**EXERCISE AIM**. Reproduce each entry below exactly, without omitting any.
==========
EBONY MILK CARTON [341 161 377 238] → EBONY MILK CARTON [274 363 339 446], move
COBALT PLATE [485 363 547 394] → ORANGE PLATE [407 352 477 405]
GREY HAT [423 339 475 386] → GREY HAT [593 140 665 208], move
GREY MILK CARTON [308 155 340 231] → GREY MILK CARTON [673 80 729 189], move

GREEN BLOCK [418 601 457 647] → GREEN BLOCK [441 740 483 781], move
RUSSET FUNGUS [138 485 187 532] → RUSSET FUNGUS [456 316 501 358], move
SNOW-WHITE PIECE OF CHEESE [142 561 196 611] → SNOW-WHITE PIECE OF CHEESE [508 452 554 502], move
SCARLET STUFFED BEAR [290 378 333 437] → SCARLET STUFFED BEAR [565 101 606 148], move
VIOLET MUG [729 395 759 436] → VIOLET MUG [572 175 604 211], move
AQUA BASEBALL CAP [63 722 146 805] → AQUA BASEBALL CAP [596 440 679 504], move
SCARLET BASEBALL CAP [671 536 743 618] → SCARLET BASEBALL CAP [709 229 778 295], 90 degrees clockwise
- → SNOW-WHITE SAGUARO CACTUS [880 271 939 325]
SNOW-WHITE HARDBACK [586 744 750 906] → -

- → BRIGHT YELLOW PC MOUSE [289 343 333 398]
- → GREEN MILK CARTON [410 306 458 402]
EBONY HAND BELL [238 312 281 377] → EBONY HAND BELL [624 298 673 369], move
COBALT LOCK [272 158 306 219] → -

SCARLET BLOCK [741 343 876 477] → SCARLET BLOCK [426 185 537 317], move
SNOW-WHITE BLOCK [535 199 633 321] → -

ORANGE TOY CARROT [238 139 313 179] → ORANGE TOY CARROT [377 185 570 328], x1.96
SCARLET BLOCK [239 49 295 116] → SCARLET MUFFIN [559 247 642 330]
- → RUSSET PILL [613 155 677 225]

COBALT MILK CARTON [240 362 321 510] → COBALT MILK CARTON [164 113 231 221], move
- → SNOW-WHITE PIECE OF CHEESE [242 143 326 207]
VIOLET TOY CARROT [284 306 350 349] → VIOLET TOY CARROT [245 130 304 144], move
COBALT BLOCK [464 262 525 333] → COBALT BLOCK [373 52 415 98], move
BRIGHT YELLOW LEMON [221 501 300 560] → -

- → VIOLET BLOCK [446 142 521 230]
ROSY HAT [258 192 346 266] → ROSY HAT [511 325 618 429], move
==========
**OUTPUT**.
EBONY MILK CARTON [341 161 377 238] → EBONY MILK CARTON [274 363 339 446], move
COBALT PLATE [485 363 547 394] → ORANGE PLATE [407 352 477 405]
GREY HAT [423 339 475 386] → GREY HAT [593 140 665 208], move
GREY MILK CARTON [308 155 340 231] → GREY MILK CARTON [673 80 729 189], move

GREEN BLOCK [418 601 457 647] → GREEN BLOCK [441 740 483 781], move
RUSSET FUNGUS [138 485 187 532] → RUSSET FUNGUS [456 316 501 358], move
SNOW-WHITE PIECE OF CHEESE [142 561 196 611] → SNOW-WHITE PIECE OF CHEESE [508 452 554 502], move
SCARLET STUFFED BEAR [290 378 333 437] → SCARLET STUFFED BEAR [565 101 606 148], move
VIOLET MUG [729 395 759 436] → VIOLET MUG [572 175 604 211], move
AQUA BASEBALL CAP [63 722 146 805] → AQUA BASEBALL CAP [596 440 679 504], move
SCARLET BASEBALL CAP [671 536 743 618] → SCARLET BASEBALL CAP [709 229 778 295], 90 degrees clockwise
- → SNOW-WHITE SAGUARO CACTUS [880 271 939 325]
SNOW-WHITE HARDBACK [586 744 750 906] → -

- → BRIGHT YELLOW PC MOUSE [289 343 333 398]
- → GREEN MILK CARTON [410 306 458 402]
EBONY HAND BELL [238 312 281 377] → EBONY HAND BELL [624 298 673 369], move
COBALT LOCK [272 158 306 219] → -

SCARLET BLOCK [741 343 876 477] → SCARLET BLOCK [426 185 537 317], move
SNOW-WHITE BLOCK [535 199 633 321] → -

ORANGE TOY CARROT [238 139 313 179] → ORANGE TOY CARROT [377 185 570 328], x1.96
SCARLET BLOCK [239 49 295 116] → SCARLET MUFFIN [559 247 642 330]
- → RUSSET PILL [613 155 677 225]

COBALT MILK CARTON [240 362 321 510] → COBALT MILK CARTON [164 113 231 221], move
- → SNOW-WHITE PIECE OF CHEESE [242 143 326 207]
VIOLET TOY CARROT [284 306 350 349] → VIOLET TOY CARROT [245 130 304 144], move
COBALT BLOCK [464 262 525 333] → COBALT BLOCK [373 52 415 98], move
BRIGHT YELLOW LEMON [221 501 300 560] → -

- → VIOLET BLOCK [446 142 521 230]
ROSY HAT [258 192 346 266] → ROSY HAT [511 325 618 429], move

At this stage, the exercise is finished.